BRIEF
Would you repeat exactly the part of the listing below that runs from the line containing "(218, 325) = (435, 380): white" down to the line containing "(471, 306) = (414, 167): turquoise", inclusive, and nothing else?

PROVIDED DATA
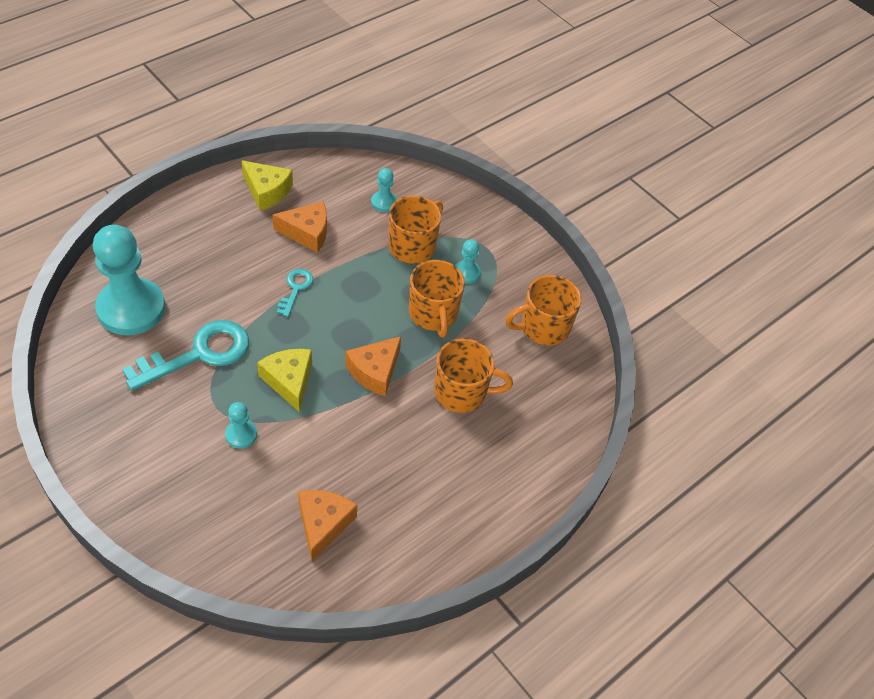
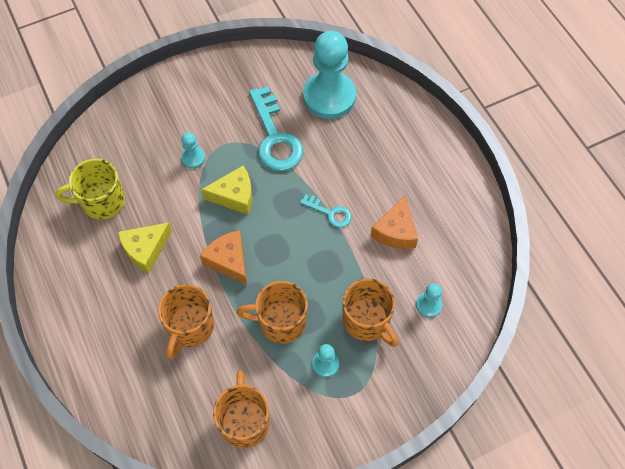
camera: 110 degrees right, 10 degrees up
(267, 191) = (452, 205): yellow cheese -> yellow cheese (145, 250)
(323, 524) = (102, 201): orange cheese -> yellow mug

==

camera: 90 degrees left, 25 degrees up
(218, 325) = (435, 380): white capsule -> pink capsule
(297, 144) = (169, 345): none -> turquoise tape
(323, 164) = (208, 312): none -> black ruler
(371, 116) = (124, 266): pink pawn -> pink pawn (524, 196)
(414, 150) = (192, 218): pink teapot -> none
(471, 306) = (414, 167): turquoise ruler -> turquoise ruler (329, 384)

SOLUTION FOR THIS EXERCISE
(218, 325) = (435, 380): white capsule -> pink capsule
(297, 144) = (169, 345): none -> turquoise tape
(323, 164) = (208, 312): none -> black ruler
(371, 116) = (124, 266): pink pawn -> pink pawn (524, 196)
(414, 150) = (192, 218): pink teapot -> none
(471, 306) = (414, 167): turquoise ruler -> turquoise ruler (329, 384)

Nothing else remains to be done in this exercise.